## ASSIGNMENT
Print the listing exactly as it stands, and skip any pictures in it.
====== GIVEN RECORDS
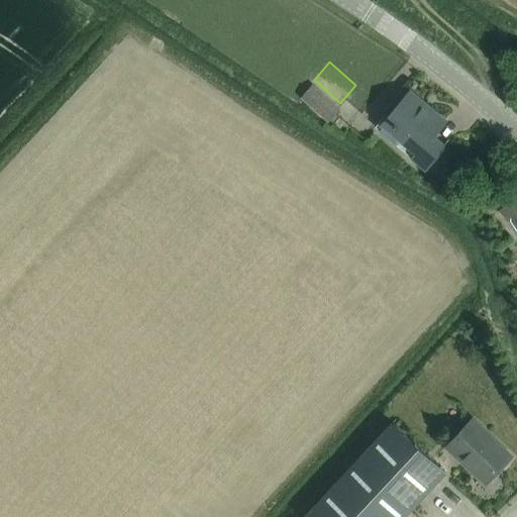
[(322,92),(310,106),(328,121),(340,108),(322,92)]
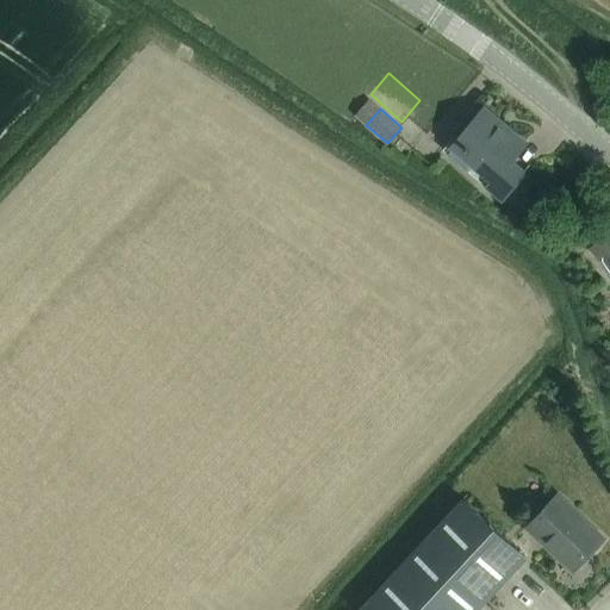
[(505,129),(483,110),(467,128),(456,139),(458,141),(448,153),(470,169),(478,159),(496,174),(487,184),(503,197),(524,172),(510,160),(526,142),(508,126),(505,129)]
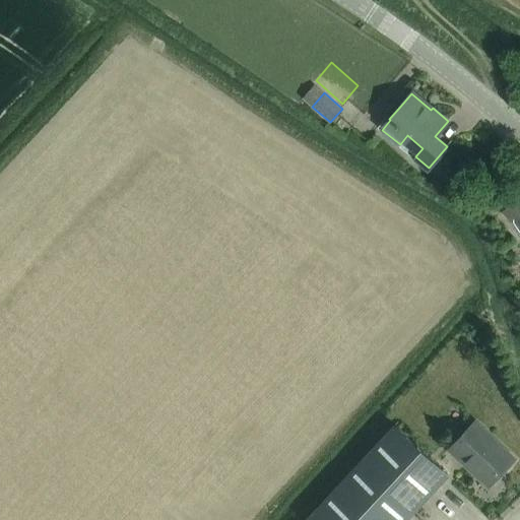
[(486,488),(513,459),(474,421),(447,450),(486,488)]
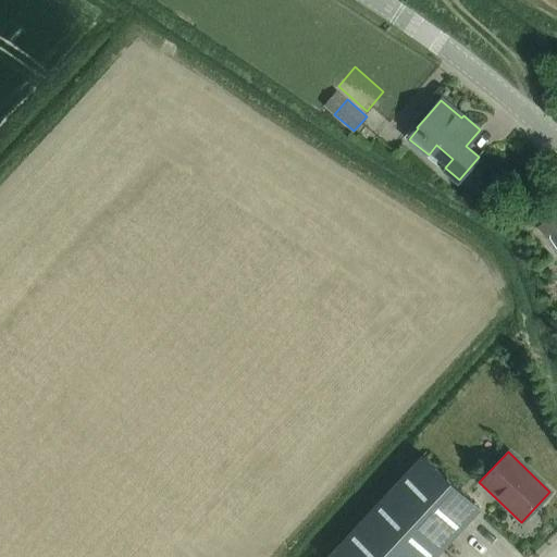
[(326,556),(434,556),(480,508),(422,455),(327,556),(326,556)]
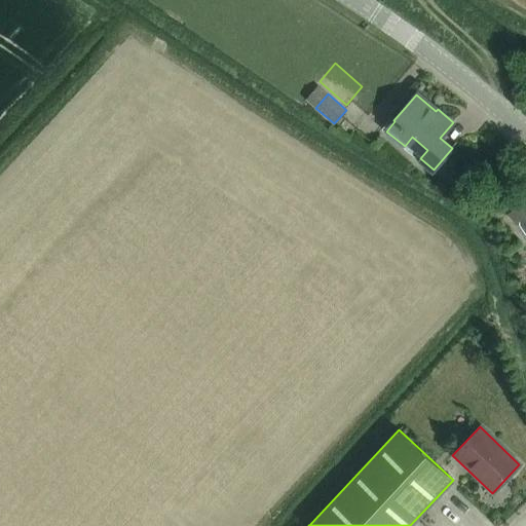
All buildings are outlined.
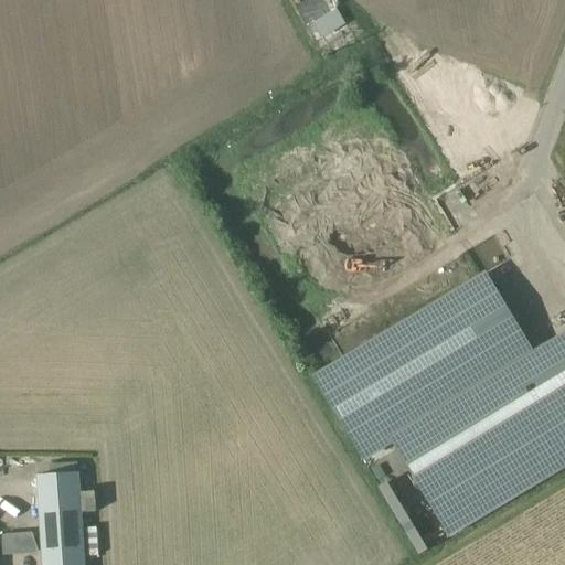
[(373,0),(322,0),(366,41),(390,16),(373,0)]
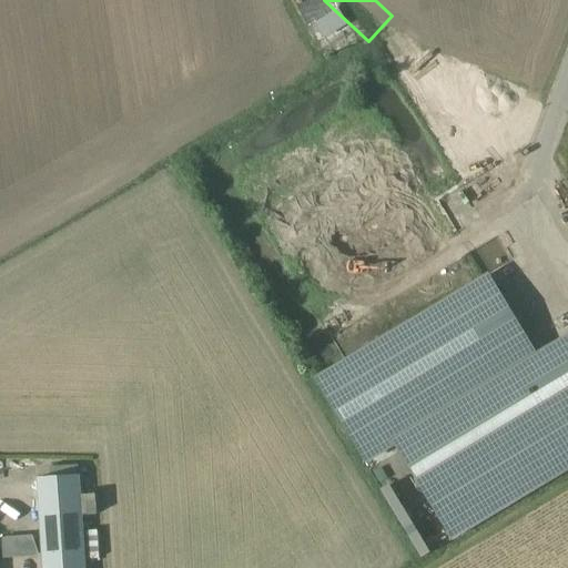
[(486,290),(495,317),(516,311),(507,283),(486,290)]
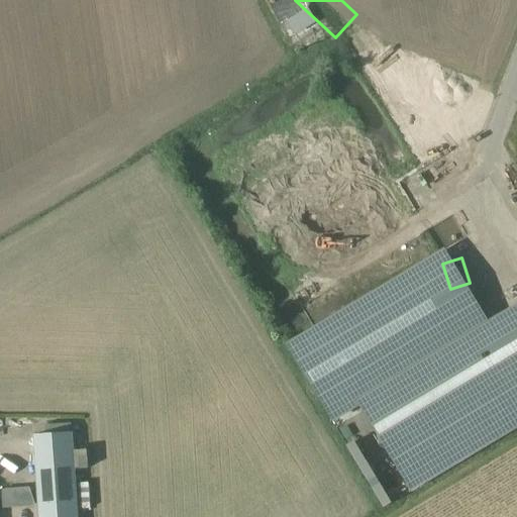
[(516,305),(357,402),(412,493),(516,428),(516,305)]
============
## ANSWER TO THE EXERCISE
[(322,92),(310,106),(328,121),(340,108),(322,92)]
[(505,129),(483,110),(467,128),(456,139),(458,141),(448,153),(470,169),(478,159),(496,174),(487,184),(503,197),(524,172),(510,160),(526,142),(508,126),(505,129)]
[(486,488),(513,459),(474,421),(447,450),(486,488)]
[(326,556),(434,556),(480,508),(422,455),(327,556),(326,556)]
All buildings are outlined.
[(373,0),(322,0),(366,41),(390,16),(373,0)]
[(486,290),(495,317),(516,311),(507,283),(486,290)]
[(516,305),(357,402),(412,493),(516,428),(516,305)]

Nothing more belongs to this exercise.